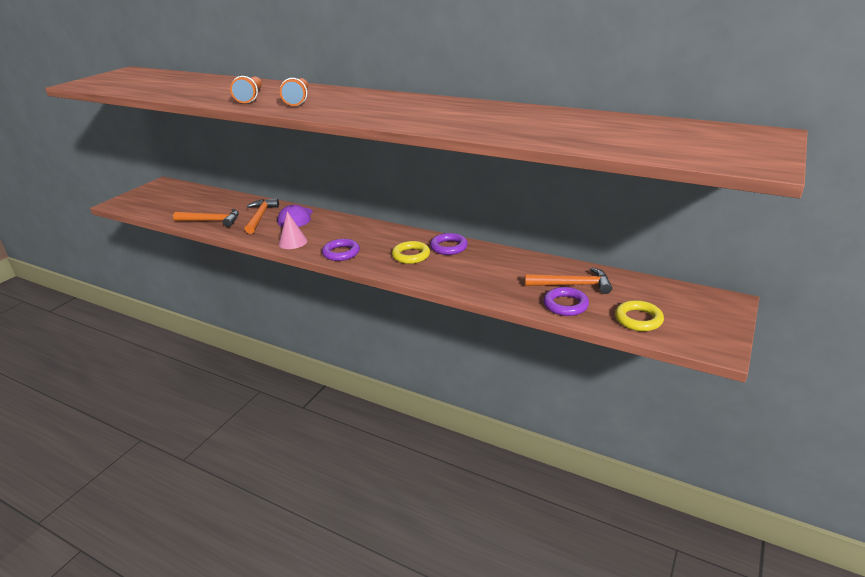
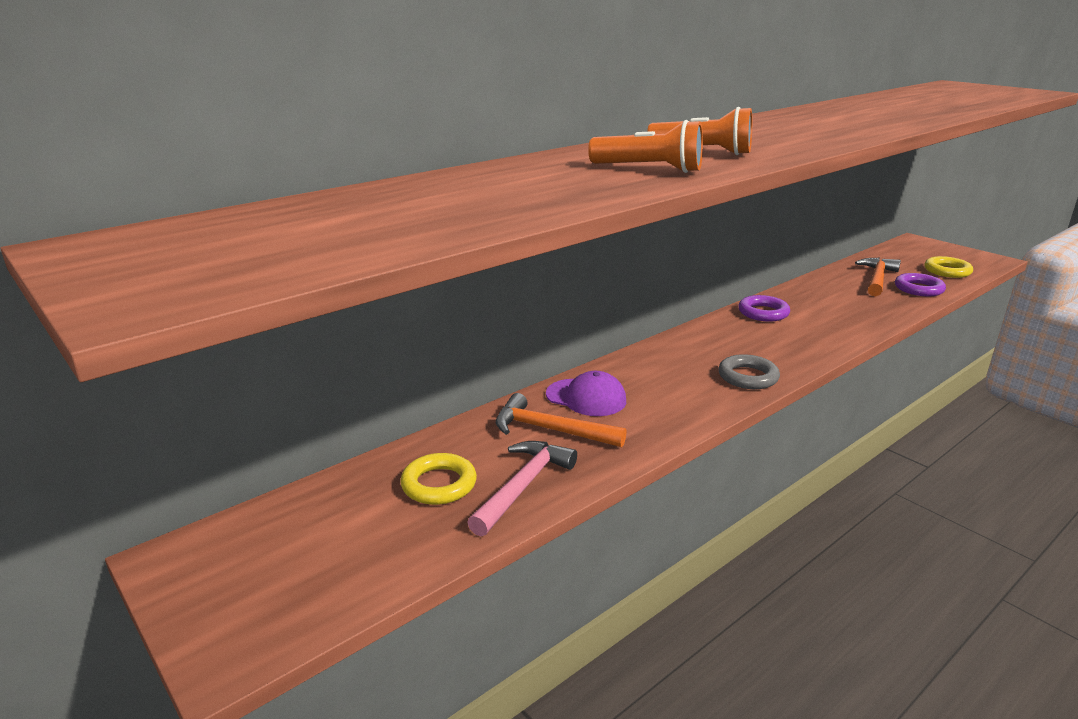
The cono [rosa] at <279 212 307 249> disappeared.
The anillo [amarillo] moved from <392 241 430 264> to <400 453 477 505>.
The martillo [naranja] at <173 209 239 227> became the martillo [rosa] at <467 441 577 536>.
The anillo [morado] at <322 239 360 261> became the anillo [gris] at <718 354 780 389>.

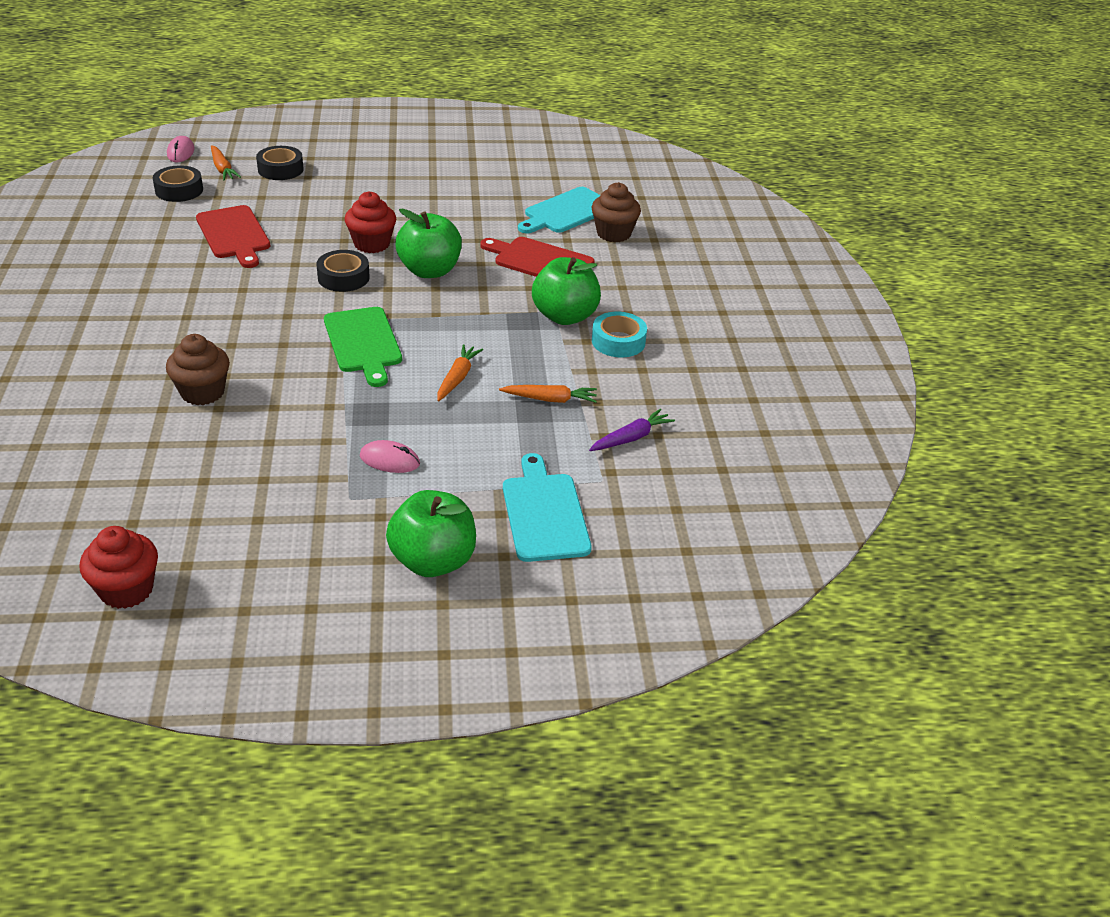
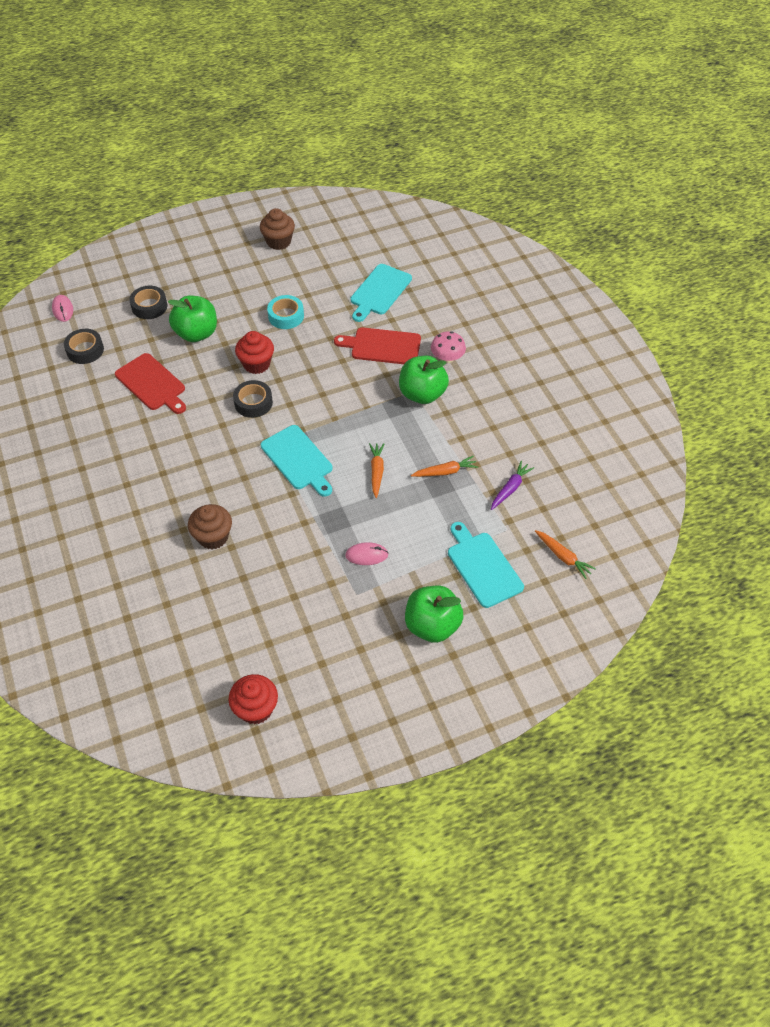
The seta [rosa] at <431 331 466 363> appeared.
The zanahoria [naranja] moved from <211 145 241 181> to <535 530 596 579>.
The manzana [verde] moved from <395 209 462 278> to <168 296 217 342>.
The magdalena [marrón] moved from <591 182 641 242> to <260 208 295 250>.
The cinta adhesiva [turquesa] moved from <592 312 647 357> to <267 295 304 329>.
The tabla de cortar [verde] at <324 307 402 387> became the tabla de cortar [turquesa] at <261 425 332 497>.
+---+
**Try it**
Starting at the line where "The anillo [amarillo]" appears, restate every line through the end of the records above exactly, but omit the pictures.

**Answer space**
The anillo [amarillo] moved from <392 241 430 264> to <400 453 477 505>.
The martillo [naranja] at <173 209 239 227> became the martillo [rosa] at <467 441 577 536>.
The anillo [morado] at <322 239 360 261> became the anillo [gris] at <718 354 780 389>.

The seta [rosa] at <431 331 466 363> appeared.
The zanahoria [naranja] moved from <211 145 241 181> to <535 530 596 579>.
The manzana [verde] moved from <395 209 462 278> to <168 296 217 342>.
The magdalena [marrón] moved from <591 182 641 242> to <260 208 295 250>.
The cinta adhesiva [turquesa] moved from <592 312 647 357> to <267 295 304 329>.
The tabla de cortar [verde] at <324 307 402 387> became the tabla de cortar [turquesa] at <261 425 332 497>.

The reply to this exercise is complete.